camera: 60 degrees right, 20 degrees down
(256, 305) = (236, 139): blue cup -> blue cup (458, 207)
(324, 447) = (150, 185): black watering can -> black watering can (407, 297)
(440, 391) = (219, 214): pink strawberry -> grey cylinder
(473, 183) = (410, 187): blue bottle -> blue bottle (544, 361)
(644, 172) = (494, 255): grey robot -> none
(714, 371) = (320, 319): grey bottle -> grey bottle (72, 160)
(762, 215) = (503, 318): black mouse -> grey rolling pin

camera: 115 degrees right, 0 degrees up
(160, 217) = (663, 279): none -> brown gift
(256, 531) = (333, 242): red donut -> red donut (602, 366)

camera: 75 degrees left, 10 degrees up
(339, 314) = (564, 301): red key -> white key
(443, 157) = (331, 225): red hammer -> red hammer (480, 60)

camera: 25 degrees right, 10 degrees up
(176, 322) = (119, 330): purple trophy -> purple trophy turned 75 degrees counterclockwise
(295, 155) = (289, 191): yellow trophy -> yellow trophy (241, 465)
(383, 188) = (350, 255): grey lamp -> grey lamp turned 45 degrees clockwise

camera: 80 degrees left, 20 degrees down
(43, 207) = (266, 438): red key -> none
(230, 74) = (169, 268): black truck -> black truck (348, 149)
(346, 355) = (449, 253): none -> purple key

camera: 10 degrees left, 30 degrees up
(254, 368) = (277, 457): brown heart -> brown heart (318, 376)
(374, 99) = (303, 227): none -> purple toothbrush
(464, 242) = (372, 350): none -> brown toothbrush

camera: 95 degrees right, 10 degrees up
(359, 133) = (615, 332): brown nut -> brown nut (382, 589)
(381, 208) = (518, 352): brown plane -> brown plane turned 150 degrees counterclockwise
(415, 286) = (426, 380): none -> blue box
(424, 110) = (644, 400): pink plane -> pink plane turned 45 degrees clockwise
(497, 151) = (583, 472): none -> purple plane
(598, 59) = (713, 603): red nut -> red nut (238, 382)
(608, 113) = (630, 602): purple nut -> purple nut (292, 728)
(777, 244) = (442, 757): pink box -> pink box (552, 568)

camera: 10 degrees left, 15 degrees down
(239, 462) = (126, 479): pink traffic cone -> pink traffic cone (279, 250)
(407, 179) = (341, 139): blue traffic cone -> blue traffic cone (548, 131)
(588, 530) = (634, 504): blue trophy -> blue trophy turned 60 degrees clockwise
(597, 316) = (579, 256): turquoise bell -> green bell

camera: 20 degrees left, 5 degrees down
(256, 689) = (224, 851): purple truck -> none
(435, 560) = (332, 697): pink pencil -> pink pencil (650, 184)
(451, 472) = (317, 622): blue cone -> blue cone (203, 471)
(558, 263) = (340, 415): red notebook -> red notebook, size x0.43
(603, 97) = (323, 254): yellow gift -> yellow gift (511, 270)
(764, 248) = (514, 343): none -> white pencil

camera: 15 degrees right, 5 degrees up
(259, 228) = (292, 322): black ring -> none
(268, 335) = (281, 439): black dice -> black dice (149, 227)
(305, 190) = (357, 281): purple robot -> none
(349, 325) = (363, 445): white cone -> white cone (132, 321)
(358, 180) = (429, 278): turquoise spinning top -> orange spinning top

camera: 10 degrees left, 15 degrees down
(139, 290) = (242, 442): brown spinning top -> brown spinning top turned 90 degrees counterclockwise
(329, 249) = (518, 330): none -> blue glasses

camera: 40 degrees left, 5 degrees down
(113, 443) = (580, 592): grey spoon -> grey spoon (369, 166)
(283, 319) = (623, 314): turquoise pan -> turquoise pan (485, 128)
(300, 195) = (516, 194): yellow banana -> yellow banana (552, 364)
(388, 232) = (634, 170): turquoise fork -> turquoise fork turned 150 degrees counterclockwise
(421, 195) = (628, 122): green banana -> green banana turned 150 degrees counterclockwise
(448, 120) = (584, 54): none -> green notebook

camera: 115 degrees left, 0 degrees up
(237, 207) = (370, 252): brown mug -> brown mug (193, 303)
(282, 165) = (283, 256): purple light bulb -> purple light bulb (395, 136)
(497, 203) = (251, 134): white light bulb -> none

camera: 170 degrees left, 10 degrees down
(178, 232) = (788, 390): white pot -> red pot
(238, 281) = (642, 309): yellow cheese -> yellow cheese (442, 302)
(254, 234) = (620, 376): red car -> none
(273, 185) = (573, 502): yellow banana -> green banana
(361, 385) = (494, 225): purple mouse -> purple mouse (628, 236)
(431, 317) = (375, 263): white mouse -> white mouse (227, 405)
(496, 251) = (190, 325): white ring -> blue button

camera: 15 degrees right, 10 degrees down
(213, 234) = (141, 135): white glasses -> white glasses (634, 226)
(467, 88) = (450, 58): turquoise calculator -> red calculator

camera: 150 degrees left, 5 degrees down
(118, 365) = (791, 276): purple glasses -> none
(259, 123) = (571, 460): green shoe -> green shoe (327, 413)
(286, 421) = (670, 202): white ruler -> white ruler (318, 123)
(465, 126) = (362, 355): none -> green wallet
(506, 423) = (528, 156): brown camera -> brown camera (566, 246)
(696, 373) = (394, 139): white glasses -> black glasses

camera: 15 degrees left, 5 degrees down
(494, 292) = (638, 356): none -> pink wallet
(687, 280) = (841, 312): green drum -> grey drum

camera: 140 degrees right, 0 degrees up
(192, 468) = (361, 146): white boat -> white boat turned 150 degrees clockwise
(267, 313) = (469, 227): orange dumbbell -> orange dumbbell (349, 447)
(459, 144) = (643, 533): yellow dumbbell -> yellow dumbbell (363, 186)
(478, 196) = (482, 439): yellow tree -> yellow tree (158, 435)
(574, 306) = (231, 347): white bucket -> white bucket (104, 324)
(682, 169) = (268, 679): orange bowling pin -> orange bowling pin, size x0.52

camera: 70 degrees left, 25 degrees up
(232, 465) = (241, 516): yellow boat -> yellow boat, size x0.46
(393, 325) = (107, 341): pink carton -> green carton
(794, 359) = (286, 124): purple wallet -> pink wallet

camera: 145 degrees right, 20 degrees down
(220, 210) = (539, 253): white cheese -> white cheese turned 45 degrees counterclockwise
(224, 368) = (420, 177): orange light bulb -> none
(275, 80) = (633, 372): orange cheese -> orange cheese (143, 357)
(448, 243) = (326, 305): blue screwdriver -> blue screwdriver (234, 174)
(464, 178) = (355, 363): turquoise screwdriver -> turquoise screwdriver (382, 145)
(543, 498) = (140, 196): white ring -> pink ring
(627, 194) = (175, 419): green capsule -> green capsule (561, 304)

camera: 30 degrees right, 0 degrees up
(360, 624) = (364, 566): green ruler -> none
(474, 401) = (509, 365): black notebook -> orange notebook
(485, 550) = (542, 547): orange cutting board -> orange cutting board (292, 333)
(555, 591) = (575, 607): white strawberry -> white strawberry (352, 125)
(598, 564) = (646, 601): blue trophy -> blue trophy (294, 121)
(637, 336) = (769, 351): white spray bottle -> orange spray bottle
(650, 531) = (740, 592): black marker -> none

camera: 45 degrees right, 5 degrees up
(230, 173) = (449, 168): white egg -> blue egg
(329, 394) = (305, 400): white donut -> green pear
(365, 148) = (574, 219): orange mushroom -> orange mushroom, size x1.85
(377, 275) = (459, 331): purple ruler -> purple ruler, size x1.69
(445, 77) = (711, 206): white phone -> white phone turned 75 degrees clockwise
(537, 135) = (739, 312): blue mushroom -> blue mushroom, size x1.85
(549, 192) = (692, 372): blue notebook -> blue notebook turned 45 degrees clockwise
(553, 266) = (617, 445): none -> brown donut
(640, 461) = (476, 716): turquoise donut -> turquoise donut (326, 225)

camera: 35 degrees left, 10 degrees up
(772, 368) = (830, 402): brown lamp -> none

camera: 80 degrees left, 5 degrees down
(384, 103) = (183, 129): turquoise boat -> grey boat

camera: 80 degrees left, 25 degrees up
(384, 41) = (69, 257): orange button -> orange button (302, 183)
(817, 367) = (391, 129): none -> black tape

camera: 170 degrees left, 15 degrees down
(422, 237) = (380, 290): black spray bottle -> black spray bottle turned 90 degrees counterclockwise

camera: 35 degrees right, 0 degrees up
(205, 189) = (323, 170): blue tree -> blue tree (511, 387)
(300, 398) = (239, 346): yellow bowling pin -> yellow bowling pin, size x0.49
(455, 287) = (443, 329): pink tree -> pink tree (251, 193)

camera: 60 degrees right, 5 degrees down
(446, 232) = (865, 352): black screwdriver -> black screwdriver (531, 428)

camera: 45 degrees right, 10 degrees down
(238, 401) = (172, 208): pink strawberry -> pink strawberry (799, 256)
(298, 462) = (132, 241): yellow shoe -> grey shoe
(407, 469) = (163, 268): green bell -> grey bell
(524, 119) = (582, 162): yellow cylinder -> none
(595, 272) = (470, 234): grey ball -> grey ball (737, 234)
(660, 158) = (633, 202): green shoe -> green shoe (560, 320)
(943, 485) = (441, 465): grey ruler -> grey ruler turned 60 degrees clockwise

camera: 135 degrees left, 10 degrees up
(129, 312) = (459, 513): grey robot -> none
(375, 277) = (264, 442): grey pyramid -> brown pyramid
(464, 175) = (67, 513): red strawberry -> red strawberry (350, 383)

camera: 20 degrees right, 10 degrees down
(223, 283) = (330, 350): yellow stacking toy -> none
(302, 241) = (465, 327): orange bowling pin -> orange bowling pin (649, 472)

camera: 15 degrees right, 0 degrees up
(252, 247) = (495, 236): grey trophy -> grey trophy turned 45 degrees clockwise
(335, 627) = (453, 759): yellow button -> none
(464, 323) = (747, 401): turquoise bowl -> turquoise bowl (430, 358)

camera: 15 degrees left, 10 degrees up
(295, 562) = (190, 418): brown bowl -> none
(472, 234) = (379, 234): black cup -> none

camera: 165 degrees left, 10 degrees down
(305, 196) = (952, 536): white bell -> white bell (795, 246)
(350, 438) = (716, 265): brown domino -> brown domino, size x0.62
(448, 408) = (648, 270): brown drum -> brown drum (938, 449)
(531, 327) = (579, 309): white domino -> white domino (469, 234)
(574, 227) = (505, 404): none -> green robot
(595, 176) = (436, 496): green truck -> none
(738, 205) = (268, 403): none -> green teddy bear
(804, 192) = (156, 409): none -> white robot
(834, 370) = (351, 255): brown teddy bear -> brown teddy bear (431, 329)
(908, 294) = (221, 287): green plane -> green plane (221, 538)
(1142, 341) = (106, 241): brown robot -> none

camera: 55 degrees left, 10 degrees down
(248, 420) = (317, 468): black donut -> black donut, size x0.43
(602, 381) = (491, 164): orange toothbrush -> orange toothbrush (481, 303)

Problem:
Search the entries above for the string "domino". Copy each line in which it appears.

Solution for this task:
(350, 438) = (716, 265): brown domino -> brown domino, size x0.62
(531, 327) = (579, 309): white domino -> white domino (469, 234)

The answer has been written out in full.